[Opening Input data section]
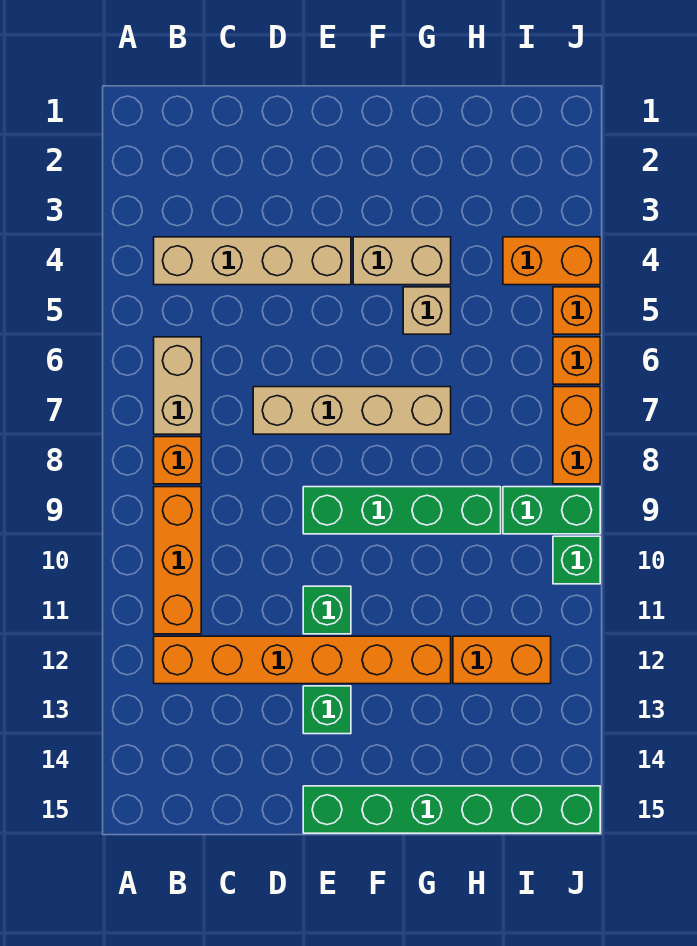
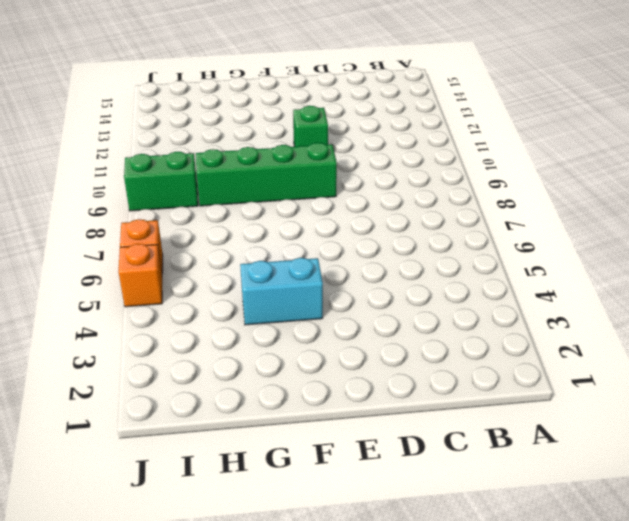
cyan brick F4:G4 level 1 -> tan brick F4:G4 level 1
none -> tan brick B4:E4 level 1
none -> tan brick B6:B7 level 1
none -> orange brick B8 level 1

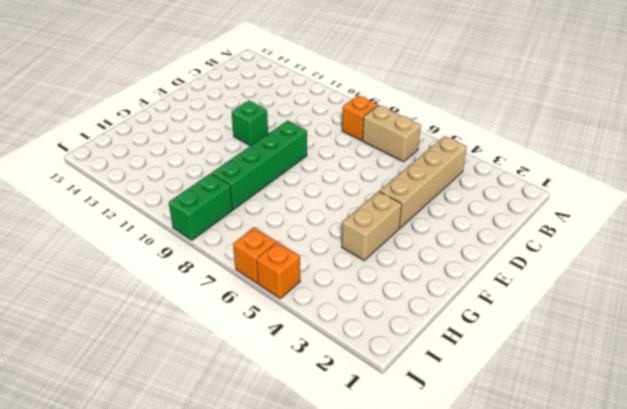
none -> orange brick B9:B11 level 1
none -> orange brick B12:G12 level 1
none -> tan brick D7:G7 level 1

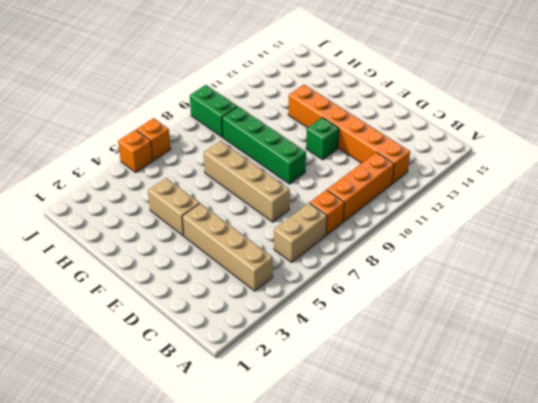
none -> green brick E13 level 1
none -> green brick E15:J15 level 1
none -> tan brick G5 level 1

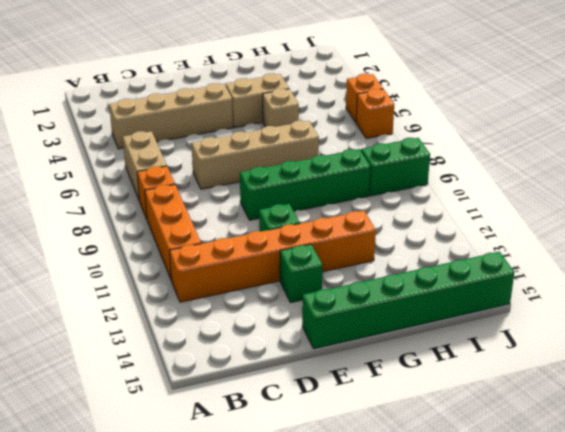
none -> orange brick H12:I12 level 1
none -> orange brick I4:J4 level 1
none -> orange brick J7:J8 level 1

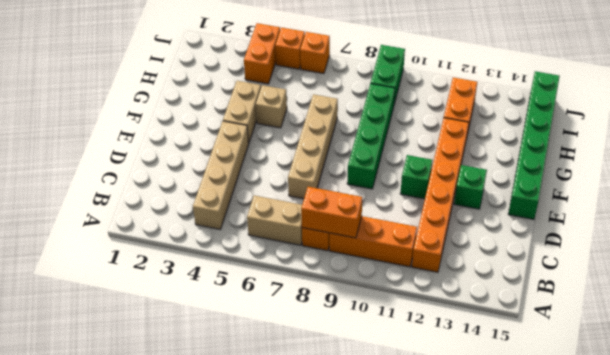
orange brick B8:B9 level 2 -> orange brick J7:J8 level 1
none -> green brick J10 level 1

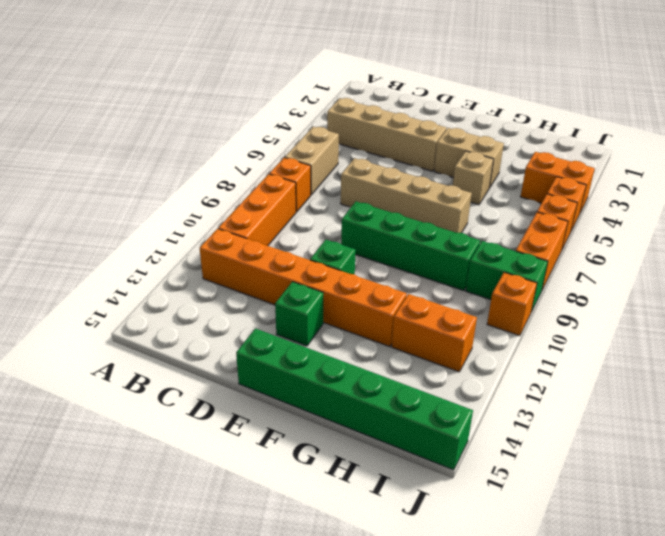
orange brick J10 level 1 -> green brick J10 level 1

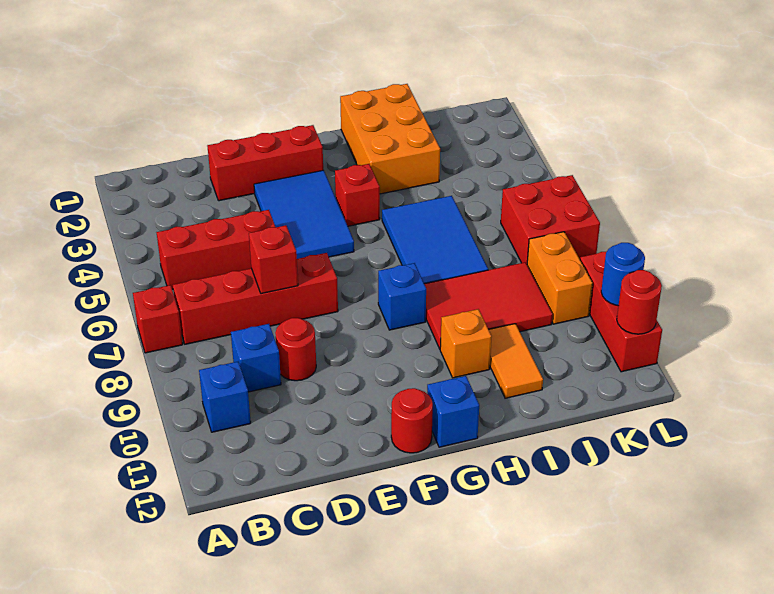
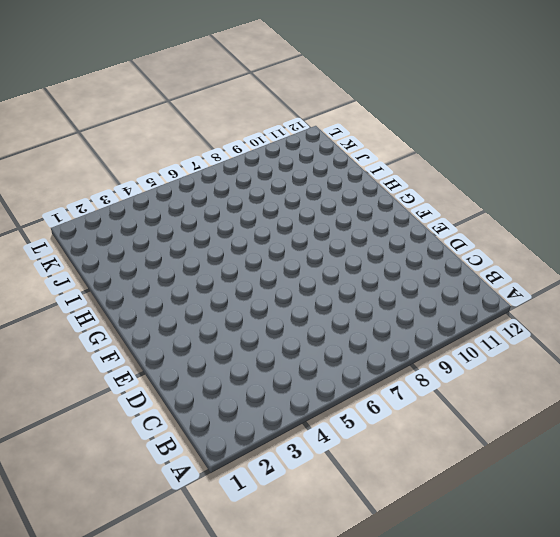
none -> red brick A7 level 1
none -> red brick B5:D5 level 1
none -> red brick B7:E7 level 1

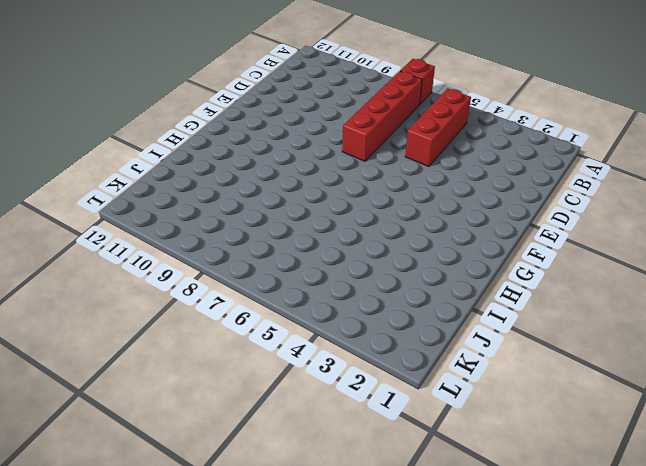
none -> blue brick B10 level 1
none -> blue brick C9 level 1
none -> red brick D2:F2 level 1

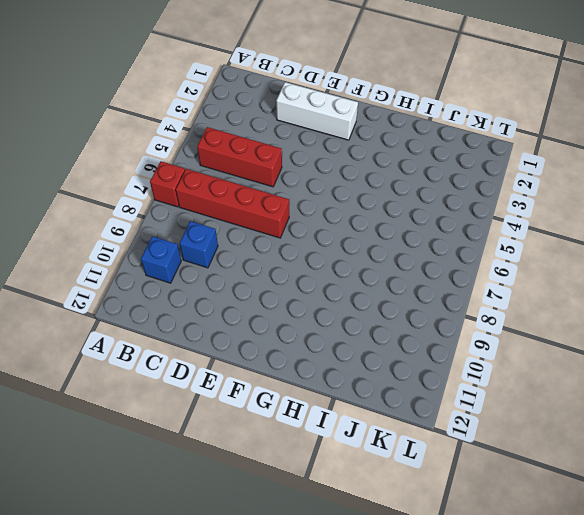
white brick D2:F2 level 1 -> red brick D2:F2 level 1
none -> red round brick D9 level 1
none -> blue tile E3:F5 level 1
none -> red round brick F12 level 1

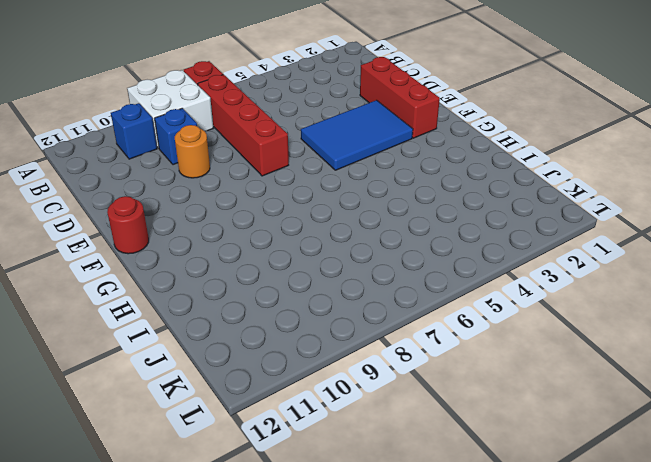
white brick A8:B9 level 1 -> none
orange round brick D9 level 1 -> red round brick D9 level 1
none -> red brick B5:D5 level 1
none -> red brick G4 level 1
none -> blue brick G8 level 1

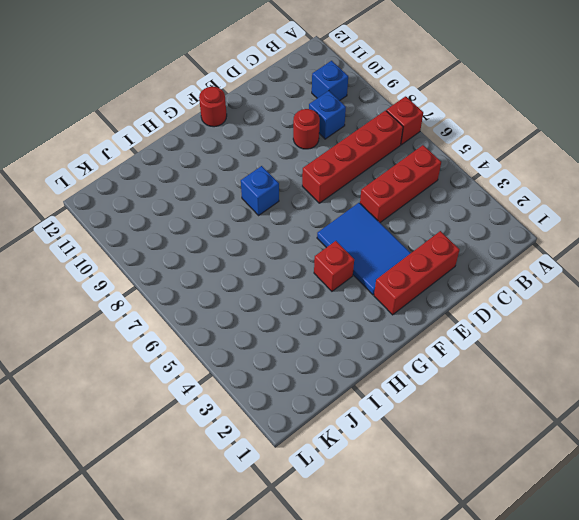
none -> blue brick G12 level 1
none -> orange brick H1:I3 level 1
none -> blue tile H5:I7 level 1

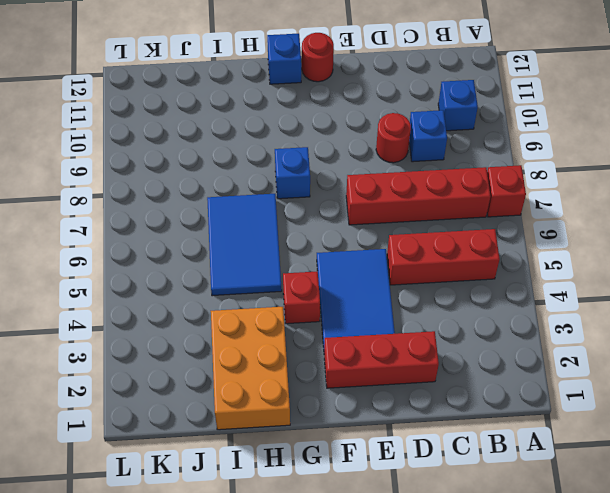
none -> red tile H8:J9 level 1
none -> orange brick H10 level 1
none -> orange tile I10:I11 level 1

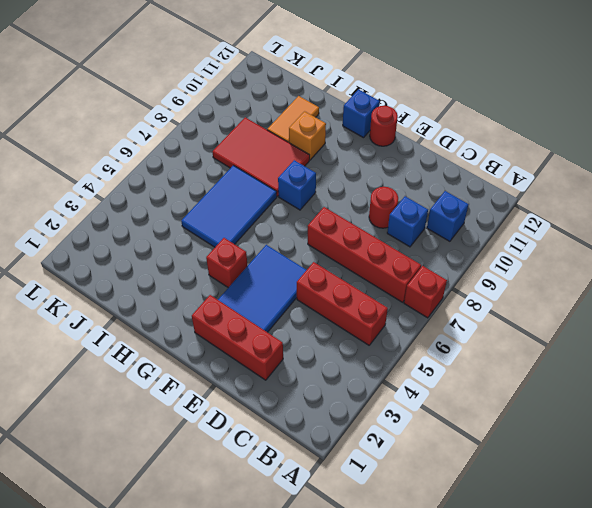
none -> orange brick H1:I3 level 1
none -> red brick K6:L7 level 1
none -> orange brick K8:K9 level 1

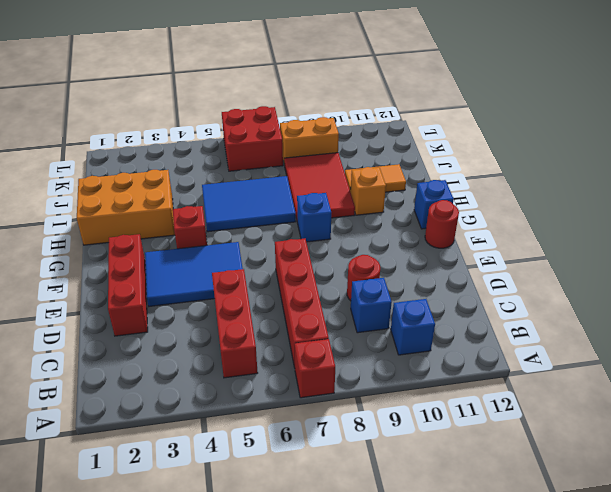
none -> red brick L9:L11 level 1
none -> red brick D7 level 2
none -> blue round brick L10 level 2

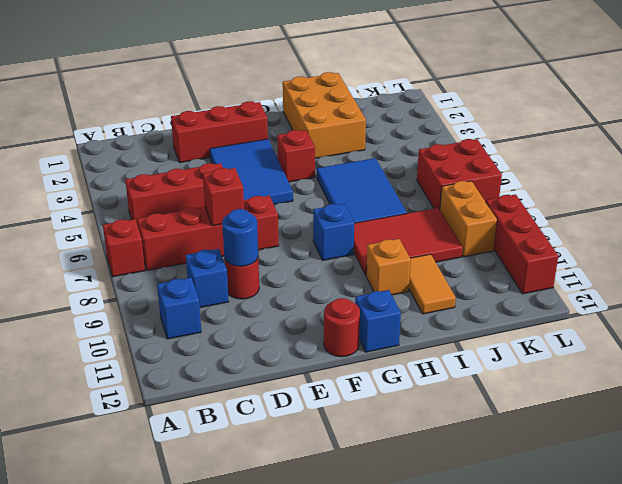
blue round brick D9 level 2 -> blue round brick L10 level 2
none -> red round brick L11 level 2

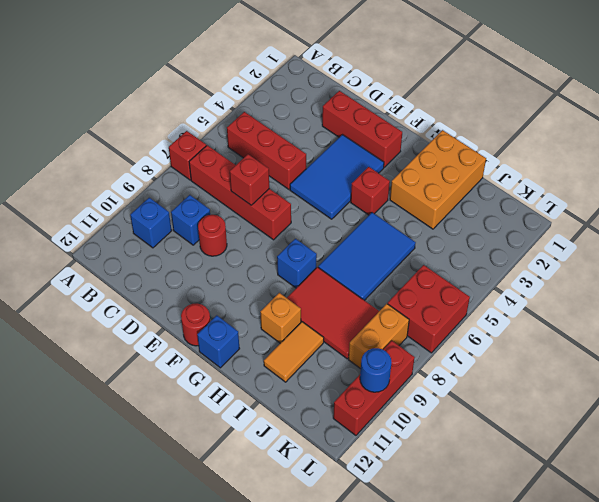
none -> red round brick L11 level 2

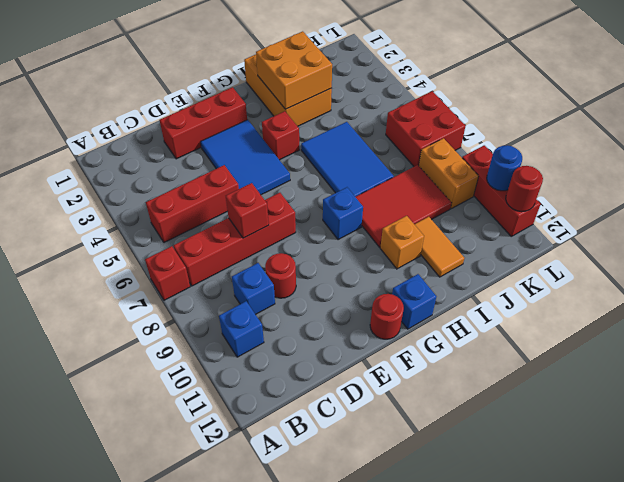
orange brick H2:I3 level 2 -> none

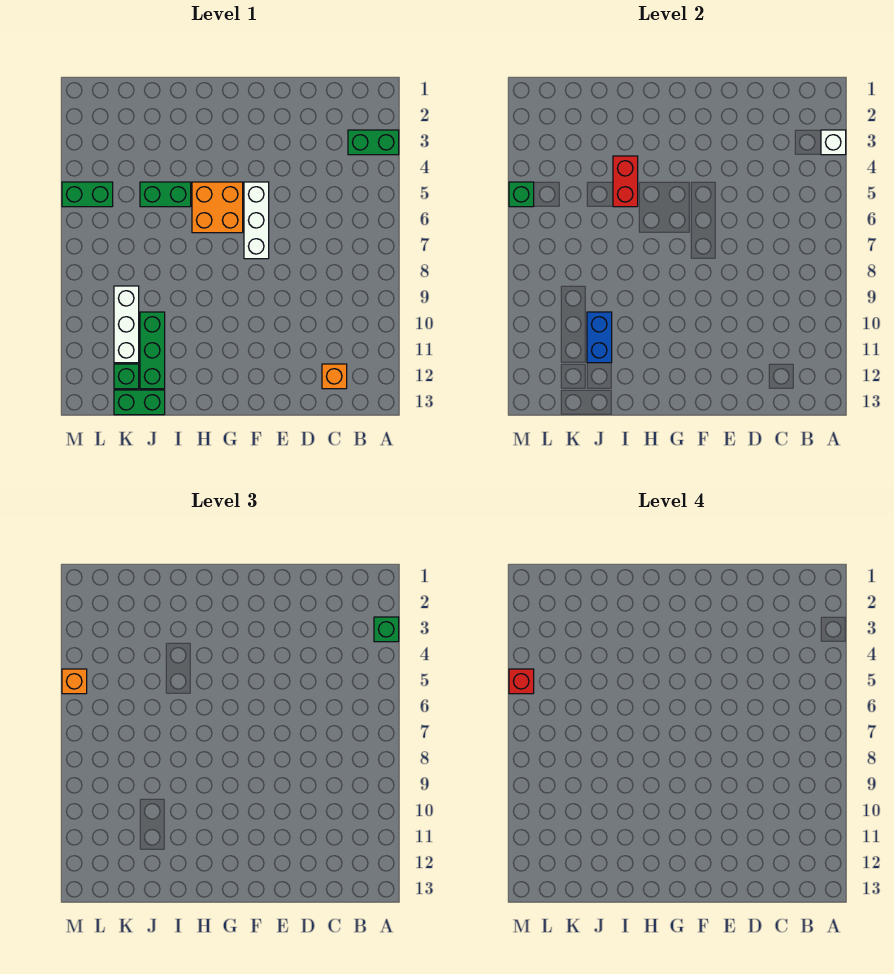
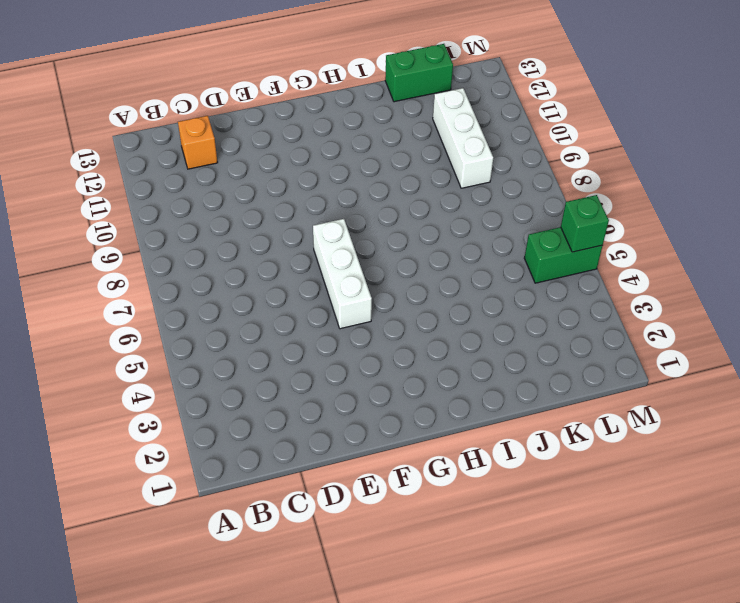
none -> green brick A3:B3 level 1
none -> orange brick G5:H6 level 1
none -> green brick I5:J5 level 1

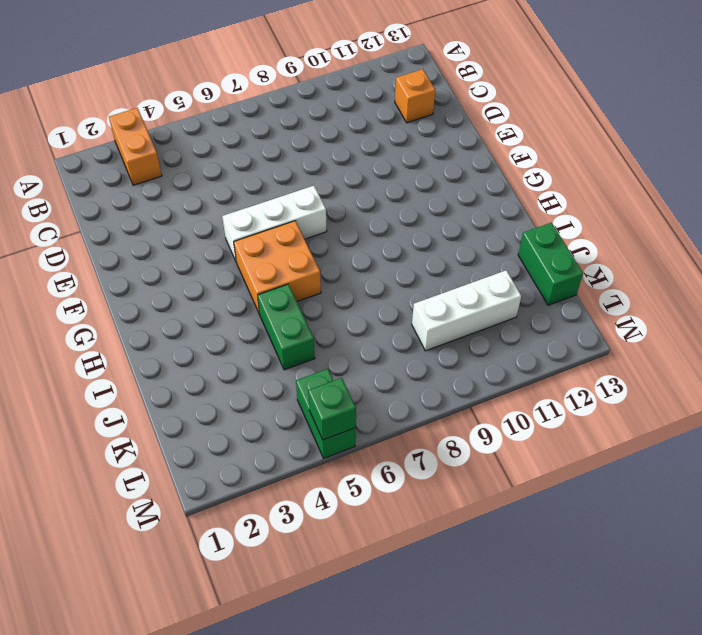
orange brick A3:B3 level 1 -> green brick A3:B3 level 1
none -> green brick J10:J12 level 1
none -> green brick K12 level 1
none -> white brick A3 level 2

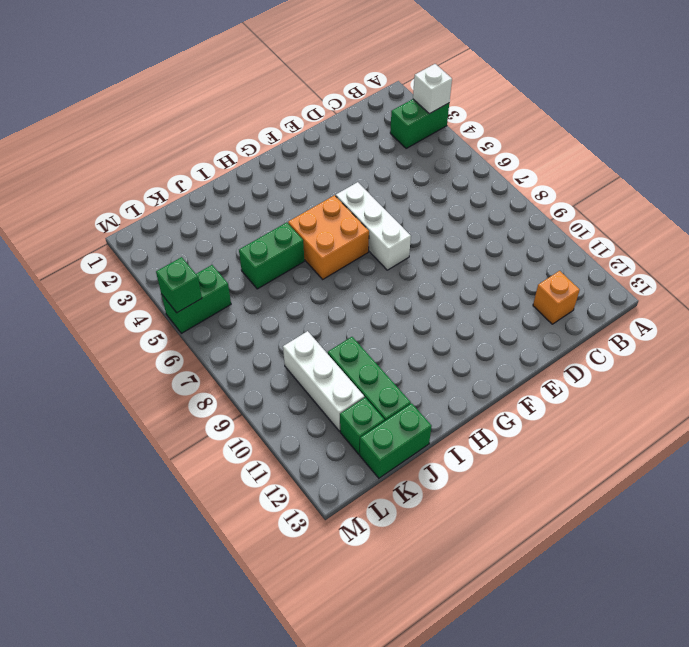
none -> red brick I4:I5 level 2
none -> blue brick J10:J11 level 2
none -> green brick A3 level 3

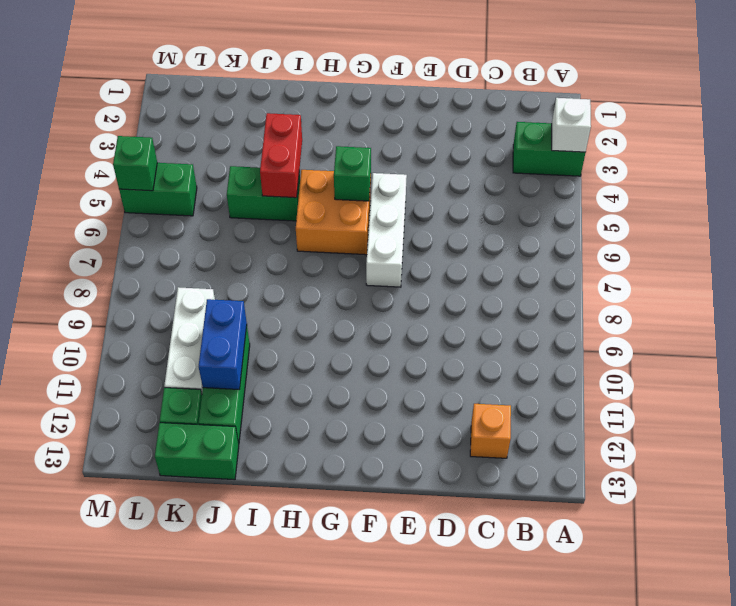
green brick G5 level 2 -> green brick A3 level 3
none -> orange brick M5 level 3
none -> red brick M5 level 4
[Closing Input data section]
● **Instructions for the task**: Skipping the pictures, print the lines in the listing above exactly as written, starting at the line with "none -> orange brick K8:K9 level 1" and ending at the line with "orange brick H2:I3 level 2 -> none", both included.

● **Answer to the exercise**:
none -> orange brick K8:K9 level 1

none -> red brick L9:L11 level 1
none -> red brick D7 level 2
none -> blue round brick L10 level 2

blue round brick D9 level 2 -> blue round brick L10 level 2
none -> red round brick L11 level 2

none -> red round brick L11 level 2

orange brick H2:I3 level 2 -> none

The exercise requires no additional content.